Brief: Task for the records below: copy exactly from the first line on, stopping once the line with "(488, 493) = (546, 607): black" is copied, and leave out the pictures.
━━ Available data ━━
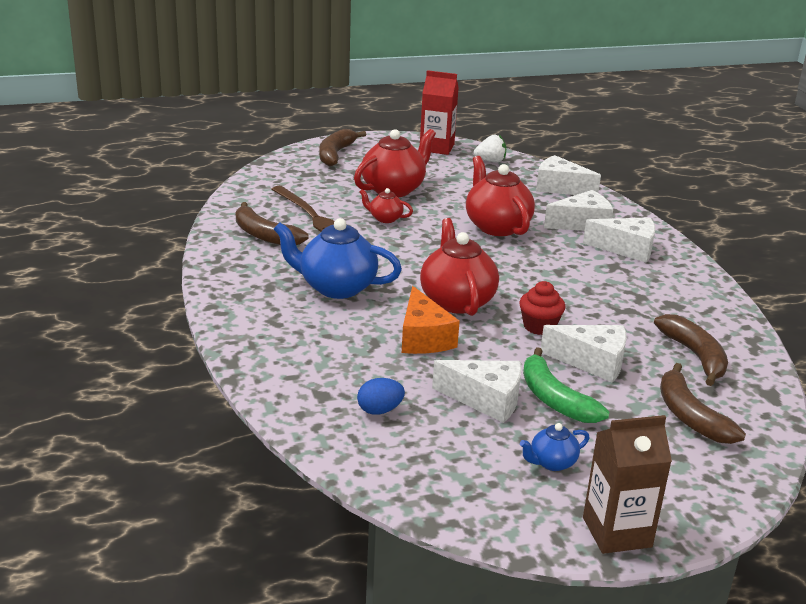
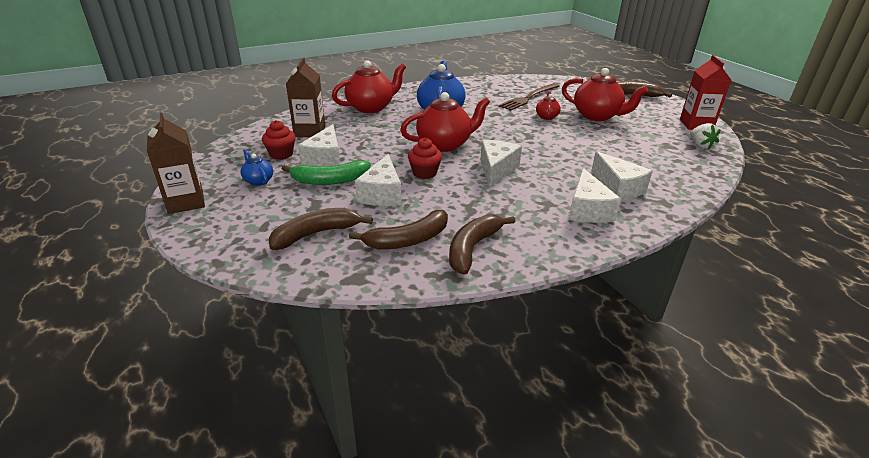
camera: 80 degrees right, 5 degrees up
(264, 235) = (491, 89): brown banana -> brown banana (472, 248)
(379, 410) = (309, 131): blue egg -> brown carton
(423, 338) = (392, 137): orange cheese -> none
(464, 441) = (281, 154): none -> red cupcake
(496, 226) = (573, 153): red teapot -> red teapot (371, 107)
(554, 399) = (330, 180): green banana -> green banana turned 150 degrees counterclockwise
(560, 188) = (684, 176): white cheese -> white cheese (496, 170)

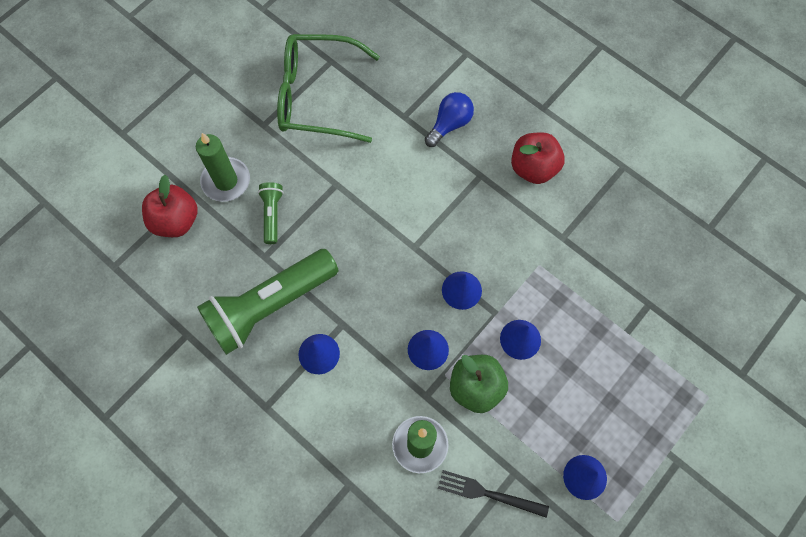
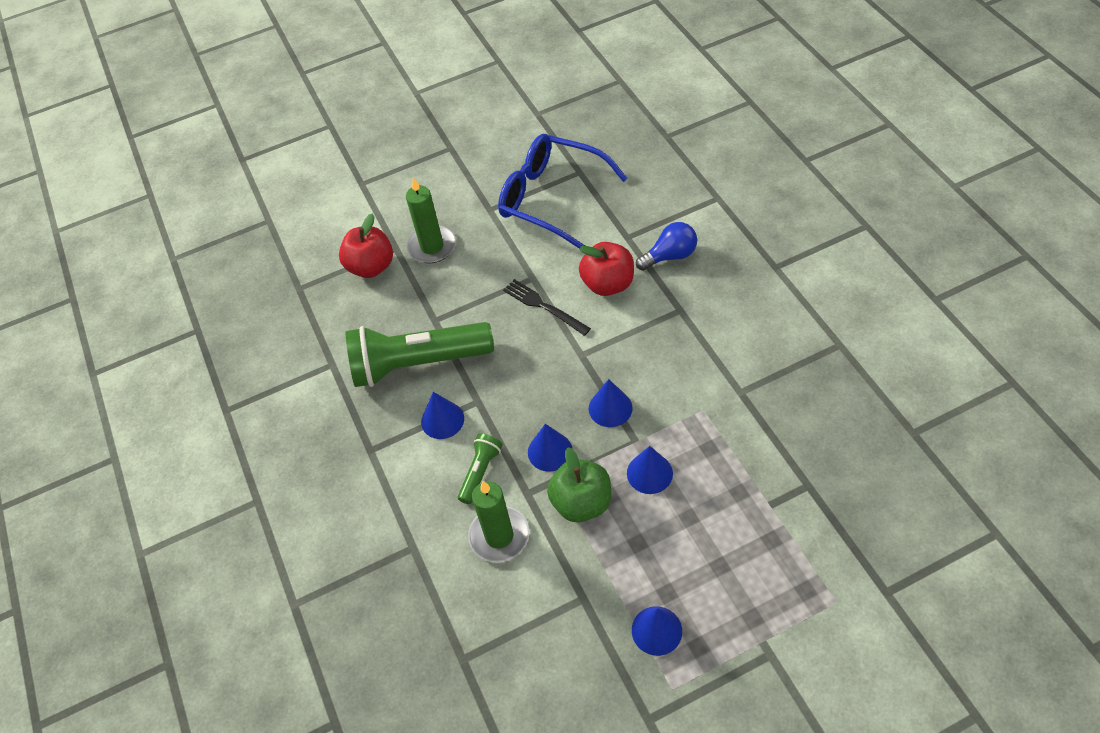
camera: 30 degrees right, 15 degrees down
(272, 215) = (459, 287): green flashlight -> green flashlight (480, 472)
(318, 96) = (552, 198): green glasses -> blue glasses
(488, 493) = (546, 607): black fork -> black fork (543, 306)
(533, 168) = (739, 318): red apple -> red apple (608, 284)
━━━
Exercise result:
camera: 80 degrees right, 5 degrees up
(264, 235) = (491, 89): brown banana -> brown banana (472, 248)
(379, 410) = (309, 131): blue egg -> brown carton
(423, 338) = (392, 137): orange cheese -> none
(464, 441) = (281, 154): none -> red cupcake
(496, 226) = (573, 153): red teapot -> red teapot (371, 107)
(554, 399) = (330, 180): green banana -> green banana turned 150 degrees counterclockwise
(560, 188) = (684, 176): white cheese -> white cheese (496, 170)

camera: 30 degrees right, 15 degrees down
(272, 215) = (459, 287): green flashlight -> green flashlight (480, 472)
(318, 96) = (552, 198): green glasses -> blue glasses
(488, 493) = (546, 607): black fork -> black fork (543, 306)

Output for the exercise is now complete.